[Object tracking records]
---+---

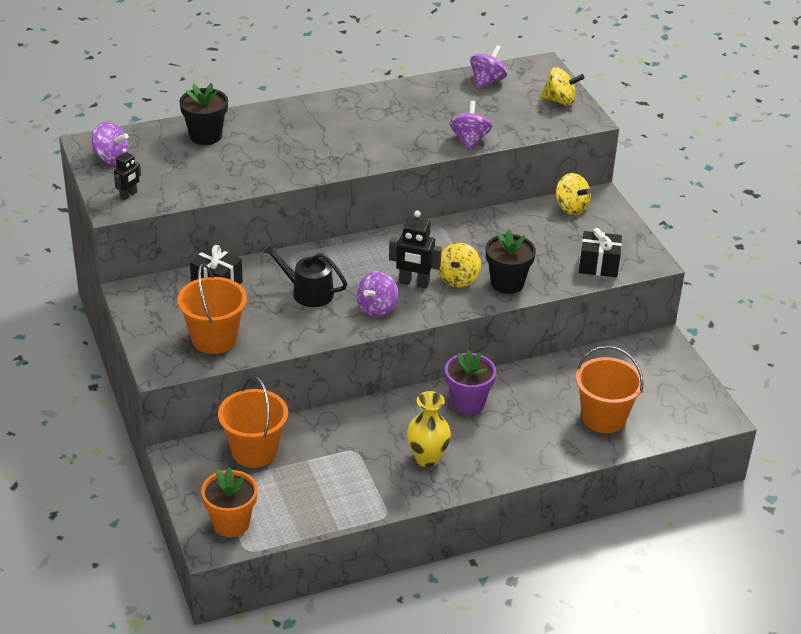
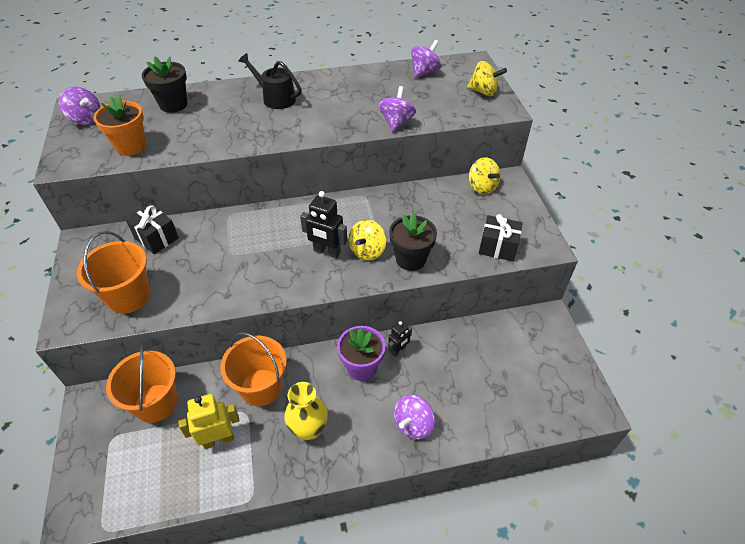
camera: 10 degrees right, 10 degrees up
(128, 195) = (80, 154): black robot -> black robot (398, 350)
(231, 523) = (101, 491): orange flower pot -> orange flower pot (131, 146)
(307, 292) = (230, 253): black watering can -> black watering can (275, 98)
(335, 474) = (218, 439): none -> yellow robot
(377, 308) = (285, 276): purple spinning top -> purple spinning top (413, 424)
(603, 417) = (484, 398): orange bucket -> orange bucket (261, 387)

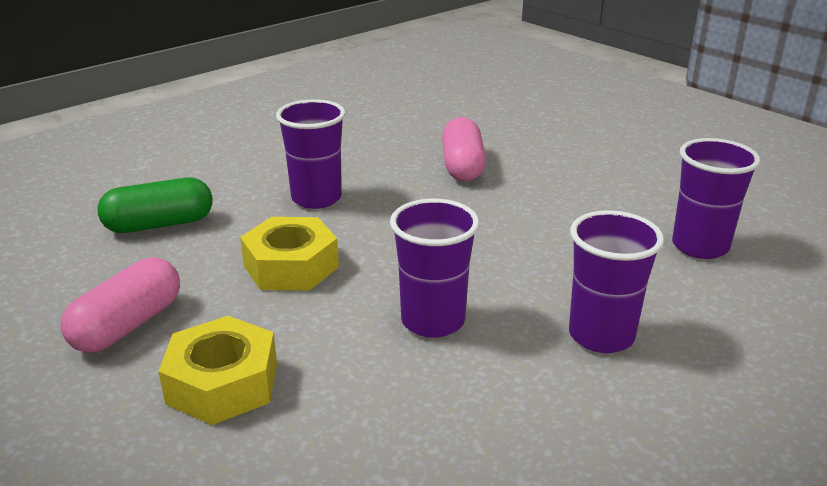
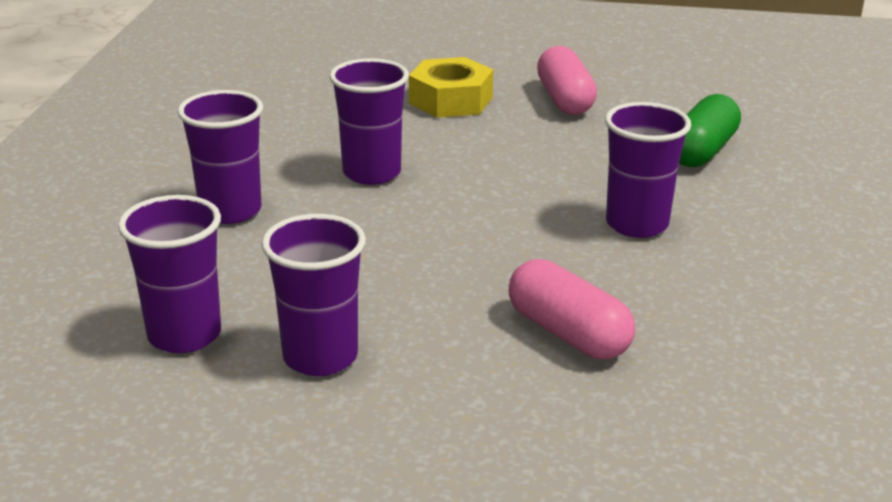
camera: 140 degrees right, 0 degrees up
(291, 266) = (537, 165): yellow nut -> none
(617, 204) = (320, 357): none -> purple cup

---+---

The lines from the one containing "(377, 308) = (285, 276): purple" through the last line of the entries are to be copied exactly, both ends included, and the pictures are to be omitted.

(377, 308) = (285, 276): purple spinning top -> purple spinning top (413, 424)
(603, 417) = (484, 398): orange bucket -> orange bucket (261, 387)

camera: 140 degrees right, 0 degrees up
(291, 266) = (537, 165): yellow nut -> none
(617, 204) = (320, 357): none -> purple cup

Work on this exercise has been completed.